• **TASK**:
Each entry has to be reproduced in full, exactly as given.

[Change detection outputs]
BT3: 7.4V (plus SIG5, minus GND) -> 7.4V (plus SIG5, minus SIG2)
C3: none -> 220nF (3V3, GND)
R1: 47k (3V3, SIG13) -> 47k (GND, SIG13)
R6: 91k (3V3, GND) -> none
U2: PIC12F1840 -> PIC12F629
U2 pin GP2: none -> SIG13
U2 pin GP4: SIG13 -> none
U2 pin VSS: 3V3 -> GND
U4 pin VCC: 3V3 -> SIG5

• **PROBLEM SOLUTION**:
BT3: 7.4V (plus SIG5, minus GND) -> 7.4V (plus SIG5, minus SIG2)
C3: none -> 220nF (3V3, GND)
R1: 47k (3V3, SIG13) -> 47k (GND, SIG13)
R6: 91k (3V3, GND) -> none
U2: PIC12F1840 -> PIC12F629
U2 pin GP2: none -> SIG13
U2 pin GP4: SIG13 -> none
U2 pin VSS: 3V3 -> GND
U4 pin VCC: 3V3 -> SIG5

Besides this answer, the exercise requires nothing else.